__Activity__: Among the records, which lines include "plus"? List them.

__Material provided__:

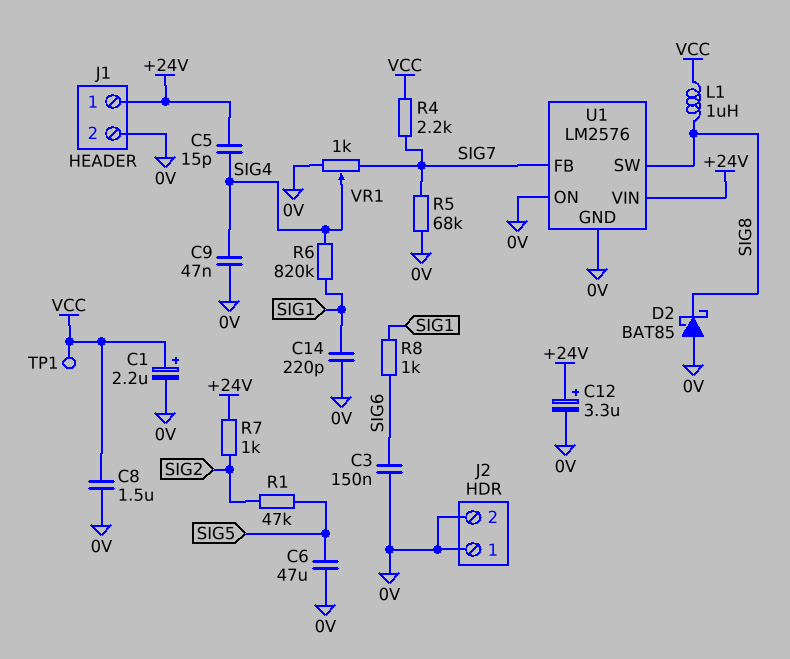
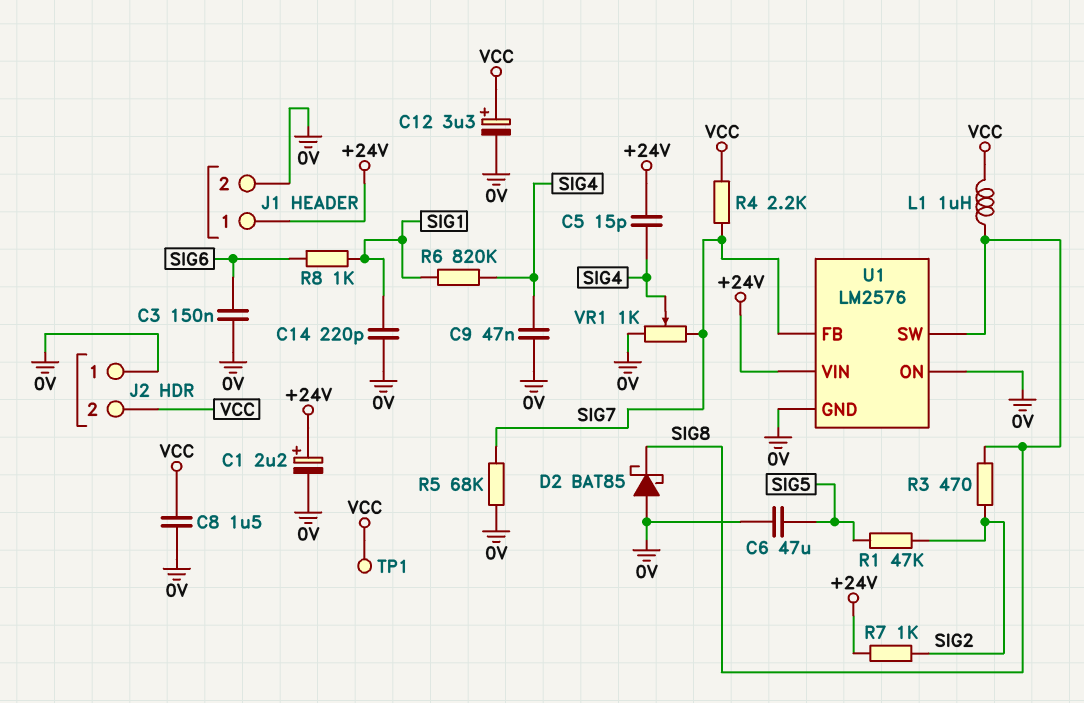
C1: 2.2uF (plus VCC, minus 0V) -> 2.2uF (plus +24V, minus 0V)
C12: 3.3uF (plus +24V, minus 0V) -> 3.3uF (plus VCC, minus 0V)
J2 pin 2: 0V -> VCC
R3: none -> 470 (SIG2, SIG8)

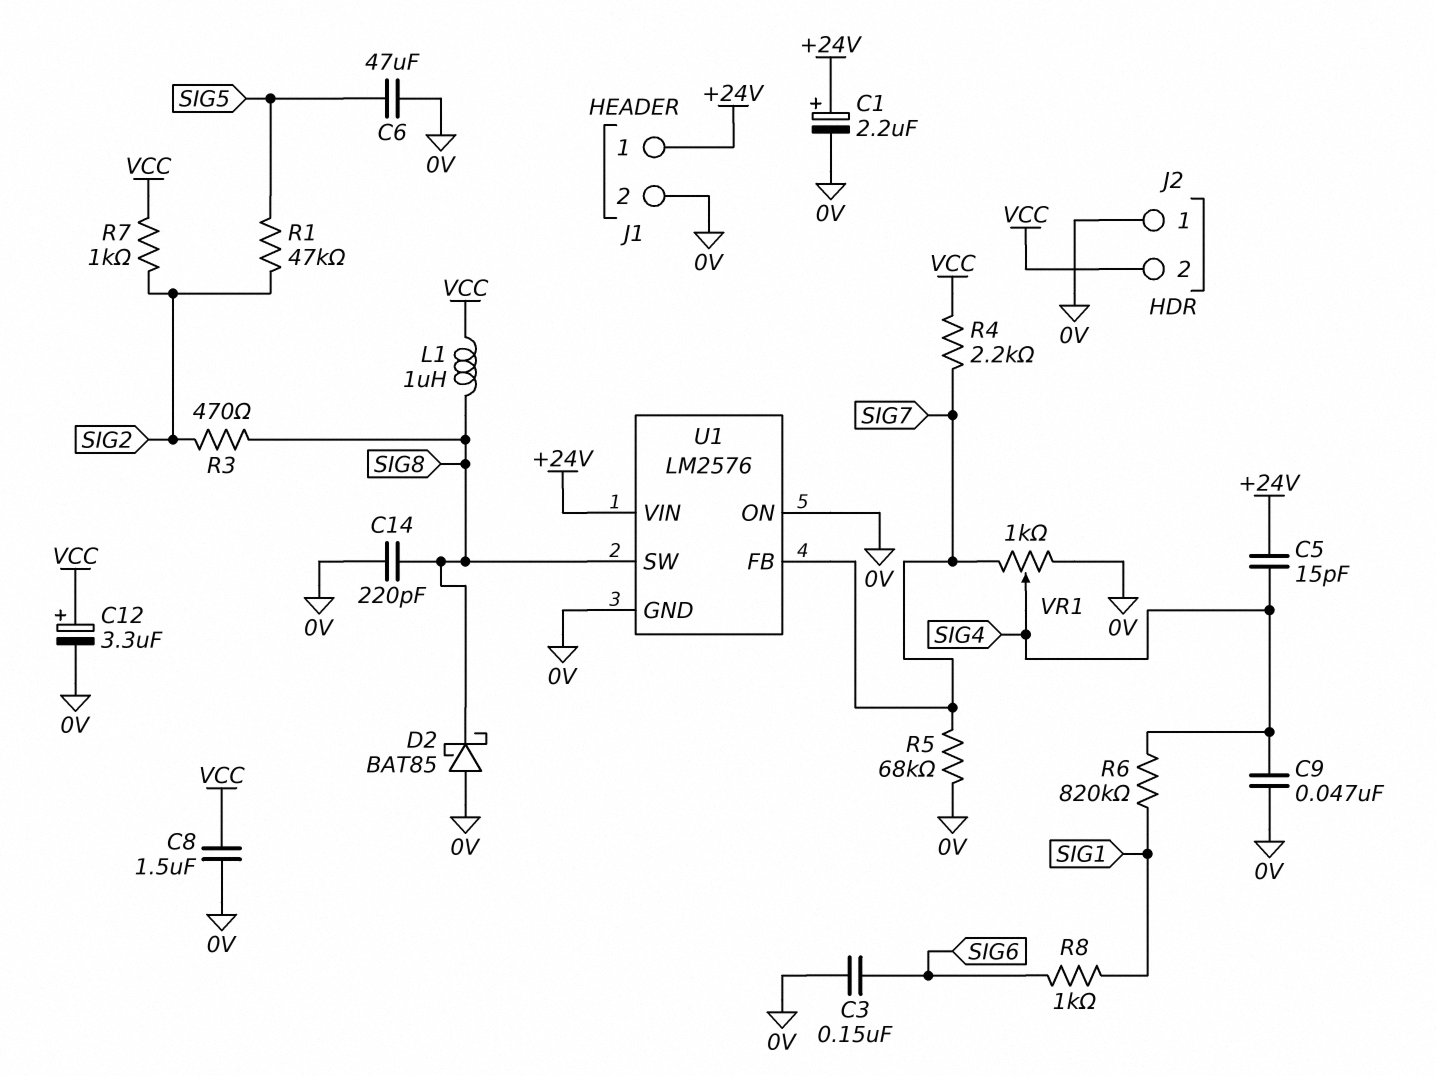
C14: 220pF (0V, SIG1) -> 220pF (0V, SIG8)
R7: 1k (+24V, SIG2) -> 1k (SIG2, VCC)
TP1: test point (VCC) -> none

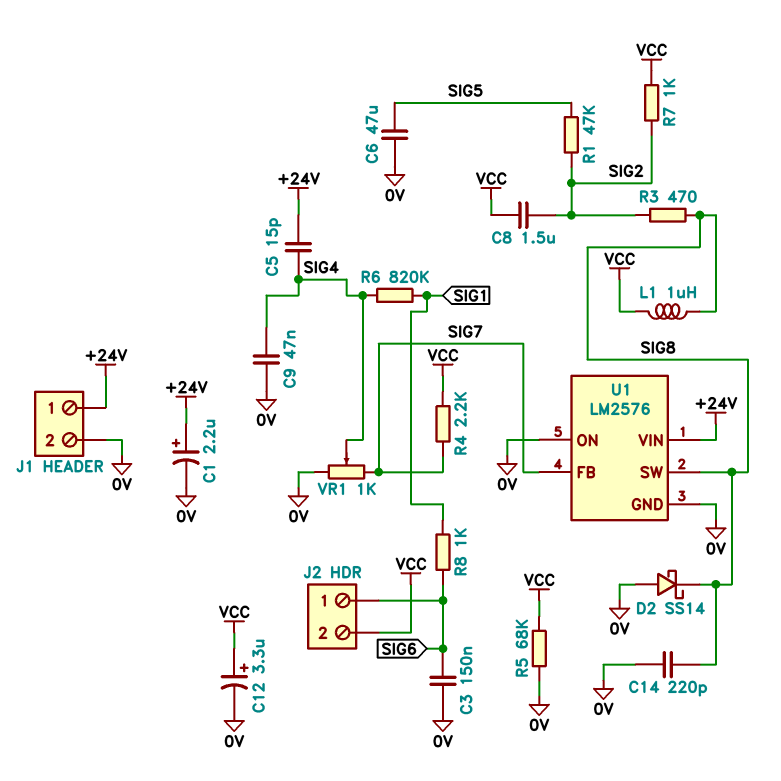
C8: 1.5uF (0V, VCC) -> 1.5uF (SIG2, VCC)
D2: schottky BAT85 (A 0V, K SIG8) -> schottky SS14 (A 0V, K SIG8)
J2 pin 1: 0V -> SIG6
R5: 68k (0V, SIG7) -> 68k (0V, VCC)

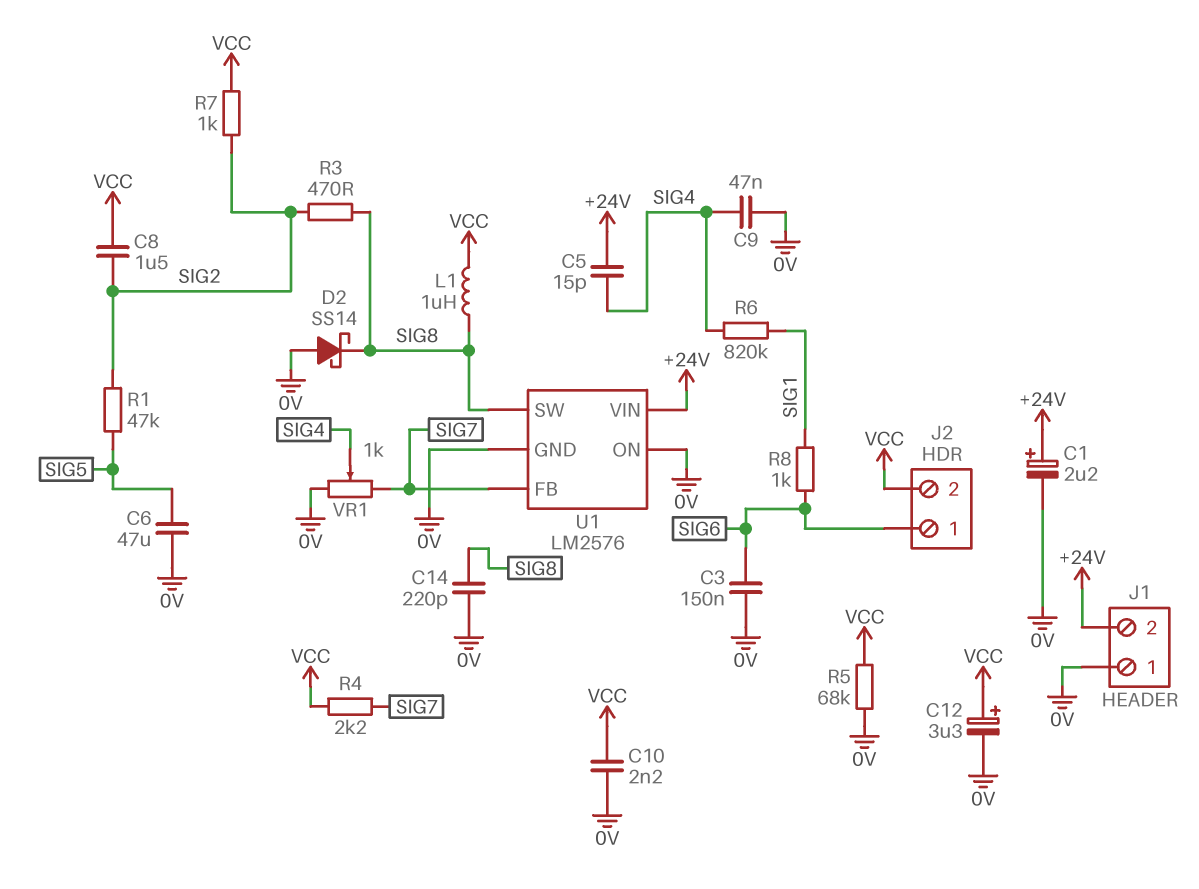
C10: none -> 2.2nF (0V, VCC)
J1 pin 1: +24V -> 0V
J1 pin 2: 0V -> +24V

__Reply__:
C1: 2.2uF (plus VCC, minus 0V) -> 2.2uF (plus +24V, minus 0V)
C12: 3.3uF (plus +24V, minus 0V) -> 3.3uF (plus VCC, minus 0V)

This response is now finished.